┌──

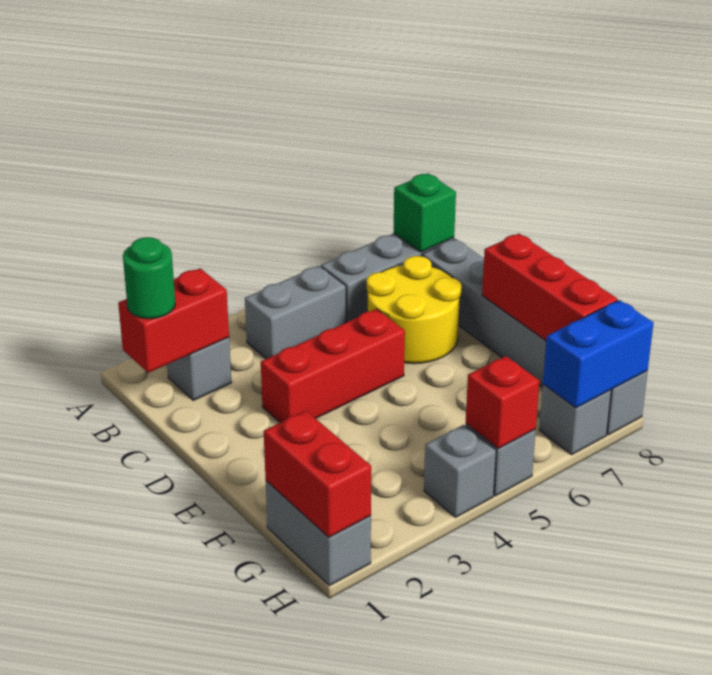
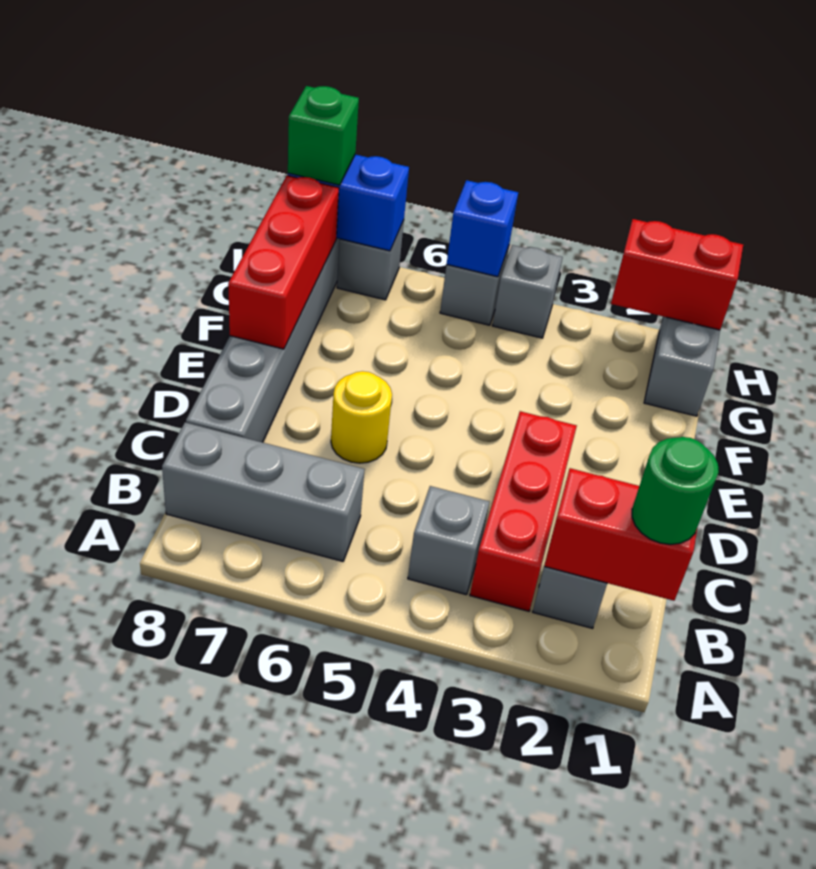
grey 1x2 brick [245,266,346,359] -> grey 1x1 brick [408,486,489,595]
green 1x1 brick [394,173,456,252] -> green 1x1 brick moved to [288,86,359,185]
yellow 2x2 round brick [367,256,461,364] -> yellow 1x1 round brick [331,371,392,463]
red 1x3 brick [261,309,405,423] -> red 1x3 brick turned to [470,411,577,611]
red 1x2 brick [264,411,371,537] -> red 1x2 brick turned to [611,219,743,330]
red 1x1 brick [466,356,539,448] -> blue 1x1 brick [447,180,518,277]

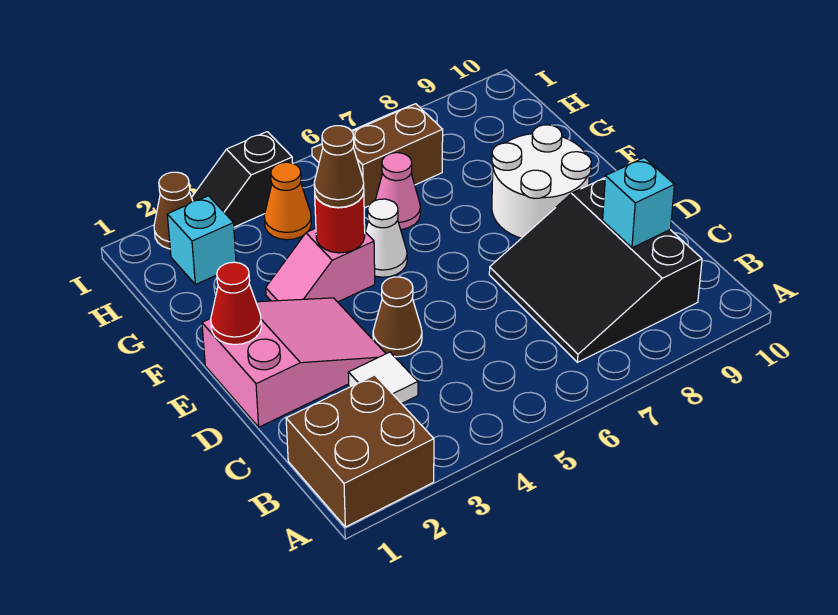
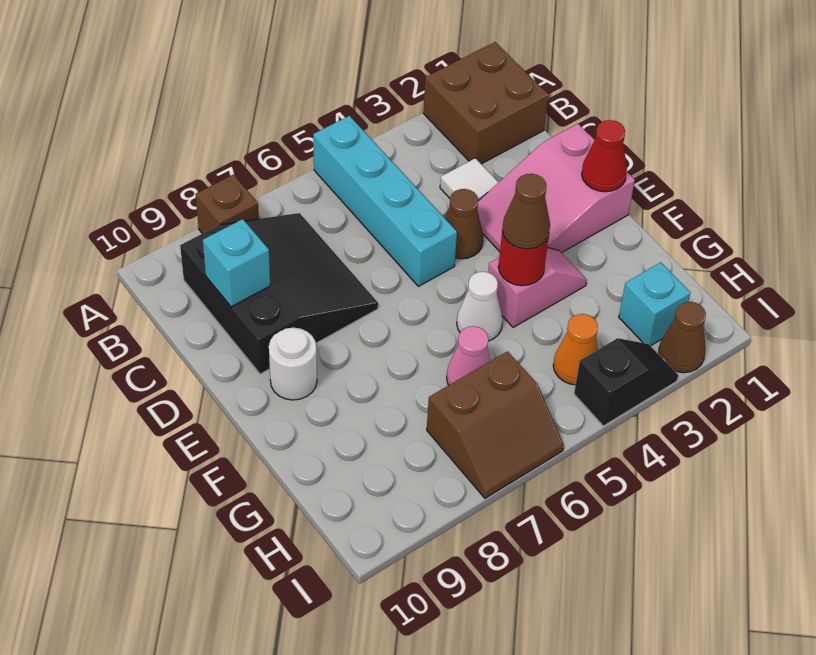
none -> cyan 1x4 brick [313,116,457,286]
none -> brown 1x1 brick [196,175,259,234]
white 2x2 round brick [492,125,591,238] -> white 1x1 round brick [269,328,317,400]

└──

In the copy, include every record exactly and no pictures at all.

Response to the exercise
grey 1x2 brick [245,266,346,359] -> grey 1x1 brick [408,486,489,595]
green 1x1 brick [394,173,456,252] -> green 1x1 brick moved to [288,86,359,185]
yellow 2x2 round brick [367,256,461,364] -> yellow 1x1 round brick [331,371,392,463]
red 1x3 brick [261,309,405,423] -> red 1x3 brick turned to [470,411,577,611]
red 1x2 brick [264,411,371,537] -> red 1x2 brick turned to [611,219,743,330]
red 1x1 brick [466,356,539,448] -> blue 1x1 brick [447,180,518,277]

none -> cyan 1x4 brick [313,116,457,286]
none -> brown 1x1 brick [196,175,259,234]
white 2x2 round brick [492,125,591,238] -> white 1x1 round brick [269,328,317,400]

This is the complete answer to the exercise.